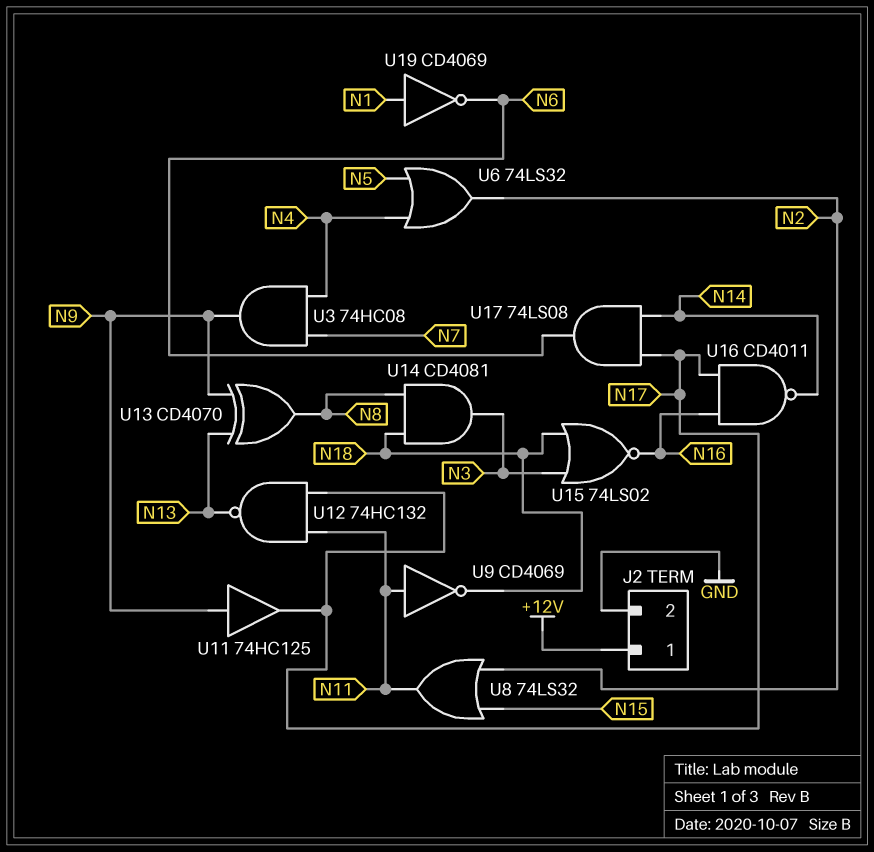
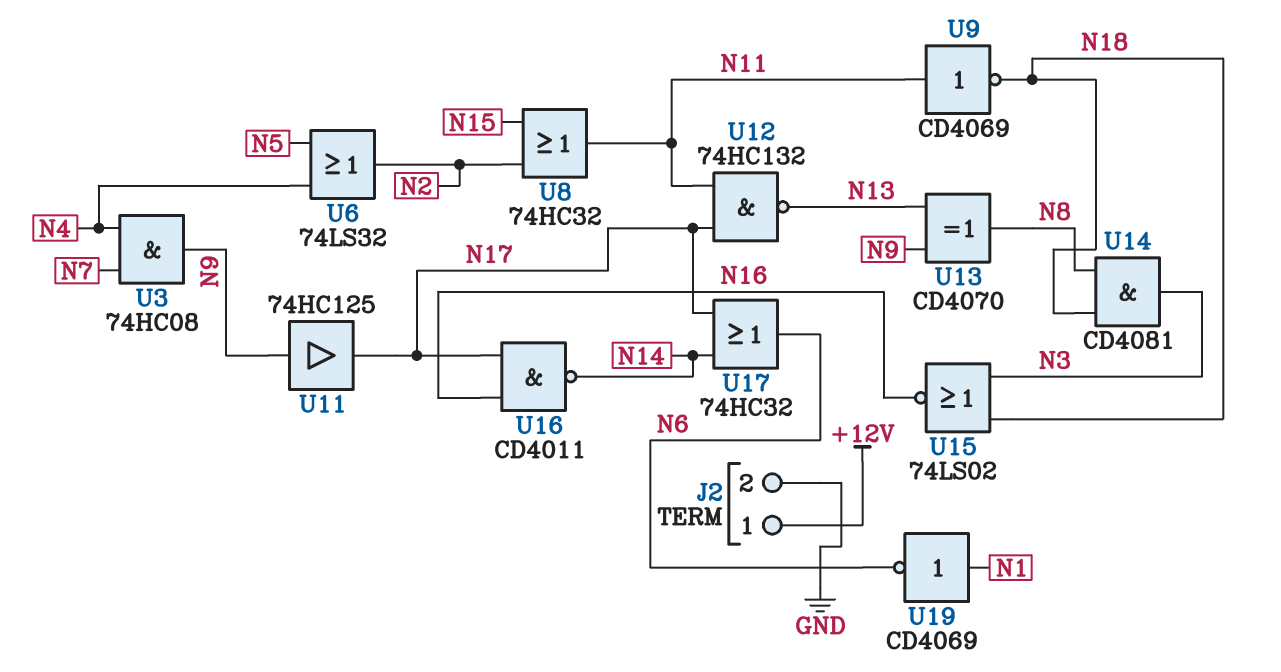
U8: OR 74LS32 (in N2, in N15, out N11) -> OR 74HC32 (in N2, in N15, out N11)
U17: AND 74LS08 (in N14, in N17, out N6) -> OR 74HC32 (in N14, in N17, out N6)

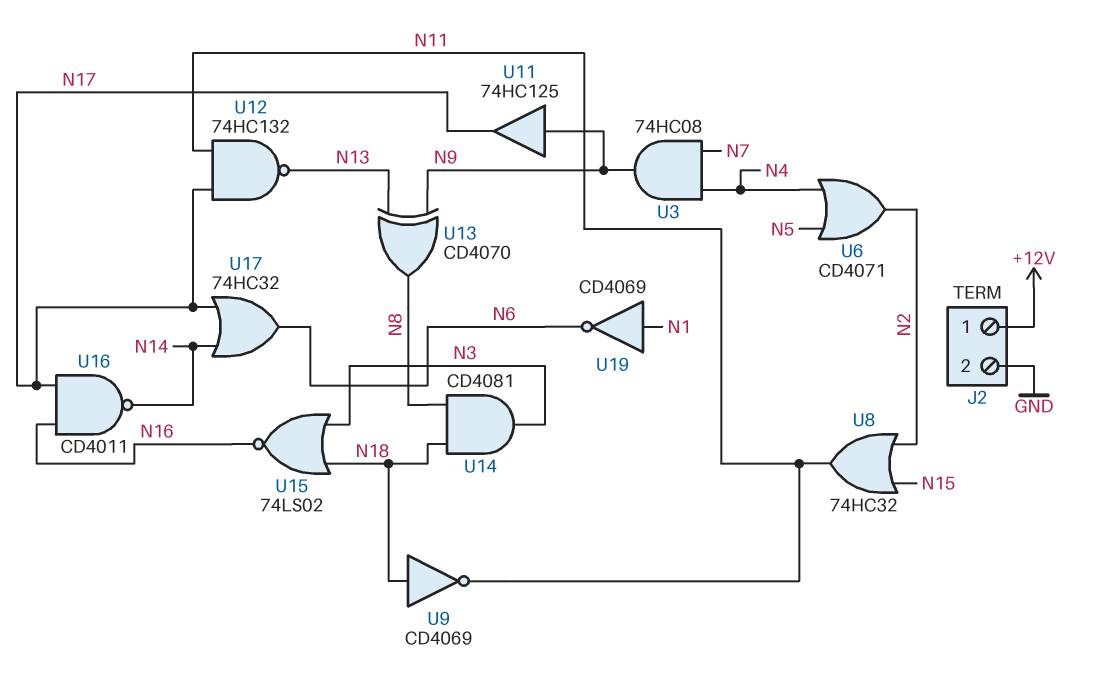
U6: OR 74LS32 (in N4, in N5, out N2) -> OR CD4071 (in N4, in N5, out N2)
U9: NOT CD4069 (in N11, out N18) -> NOT CD4069 (in N18, out N11)

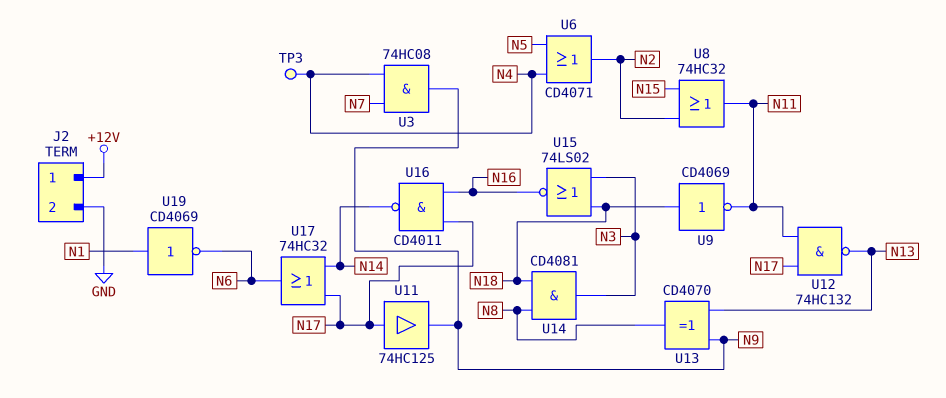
TP3: none -> test point (N4)
U11: buffer 74HC125 (in N9, out N17) -> buffer 74HC125 (in N17, out N9)

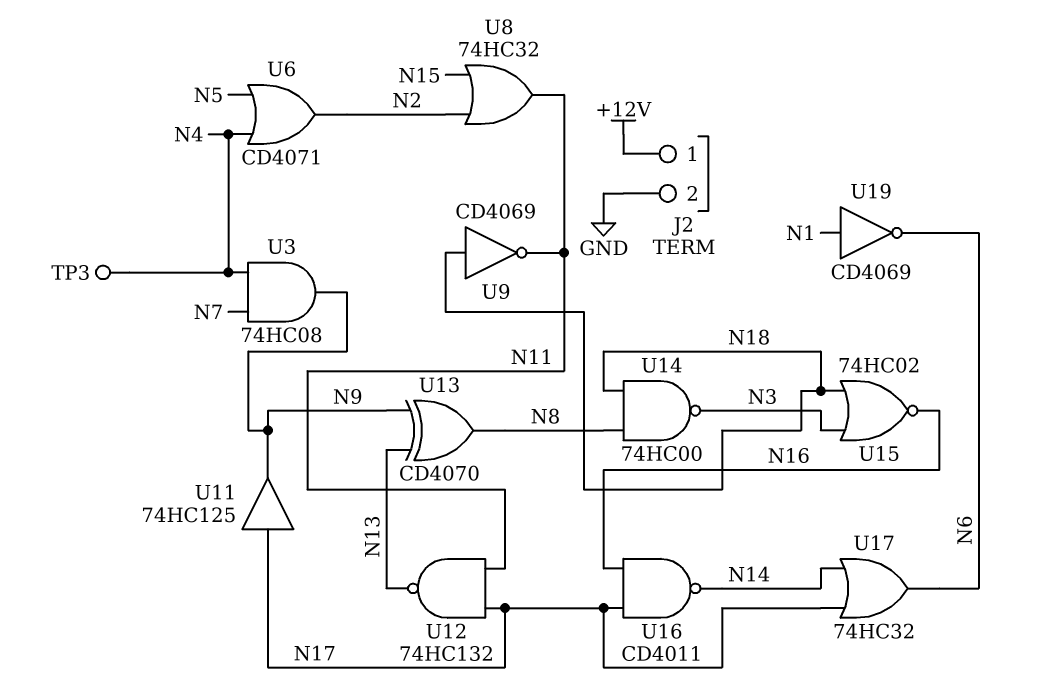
U14: AND CD4081 (in N8, in N18, out N3) -> NAND 74HC00 (in N8, in N18, out N3)
U15: NOR 74LS02 (in N3, in N18, out N16) -> NOR 74HC02 (in N3, in N18, out N16)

• **Goal of the exercise**
Print the listing again exactly as it appears, except for the pictures, which stay out.

• **Output of the task**
U8: OR 74LS32 (in N2, in N15, out N11) -> OR 74HC32 (in N2, in N15, out N11)
U17: AND 74LS08 (in N14, in N17, out N6) -> OR 74HC32 (in N14, in N17, out N6)

U6: OR 74LS32 (in N4, in N5, out N2) -> OR CD4071 (in N4, in N5, out N2)
U9: NOT CD4069 (in N11, out N18) -> NOT CD4069 (in N18, out N11)

TP3: none -> test point (N4)
U11: buffer 74HC125 (in N9, out N17) -> buffer 74HC125 (in N17, out N9)

U14: AND CD4081 (in N8, in N18, out N3) -> NAND 74HC00 (in N8, in N18, out N3)
U15: NOR 74LS02 (in N3, in N18, out N16) -> NOR 74HC02 (in N3, in N18, out N16)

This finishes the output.